▶ _Work order_
Work out how many lines in the records below include the string "orange", and reply with that number alone.

—————

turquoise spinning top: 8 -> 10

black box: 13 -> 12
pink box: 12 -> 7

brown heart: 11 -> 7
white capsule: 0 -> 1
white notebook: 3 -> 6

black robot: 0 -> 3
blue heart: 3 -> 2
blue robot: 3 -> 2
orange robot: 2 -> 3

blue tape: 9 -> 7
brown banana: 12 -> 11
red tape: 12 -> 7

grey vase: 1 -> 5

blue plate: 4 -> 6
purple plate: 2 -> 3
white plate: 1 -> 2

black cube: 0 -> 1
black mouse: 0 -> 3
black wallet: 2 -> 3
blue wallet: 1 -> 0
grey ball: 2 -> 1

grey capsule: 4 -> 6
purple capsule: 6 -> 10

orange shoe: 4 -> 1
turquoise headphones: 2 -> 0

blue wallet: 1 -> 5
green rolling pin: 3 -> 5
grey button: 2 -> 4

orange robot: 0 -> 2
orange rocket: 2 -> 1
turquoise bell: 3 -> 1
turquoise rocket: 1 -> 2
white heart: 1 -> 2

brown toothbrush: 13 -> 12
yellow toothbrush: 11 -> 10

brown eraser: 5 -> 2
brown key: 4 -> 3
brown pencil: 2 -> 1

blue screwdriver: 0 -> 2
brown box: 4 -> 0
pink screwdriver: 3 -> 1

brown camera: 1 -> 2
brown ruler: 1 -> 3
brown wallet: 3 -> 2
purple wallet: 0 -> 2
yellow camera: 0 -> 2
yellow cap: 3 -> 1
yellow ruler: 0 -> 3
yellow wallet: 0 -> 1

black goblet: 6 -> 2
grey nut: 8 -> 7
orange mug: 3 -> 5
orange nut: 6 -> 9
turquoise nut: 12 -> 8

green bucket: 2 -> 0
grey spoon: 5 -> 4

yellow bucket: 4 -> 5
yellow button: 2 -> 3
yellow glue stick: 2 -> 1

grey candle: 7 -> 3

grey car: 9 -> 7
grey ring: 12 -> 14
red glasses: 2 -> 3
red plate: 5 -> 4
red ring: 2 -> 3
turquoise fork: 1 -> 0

—————

▶ _Worked solution_
6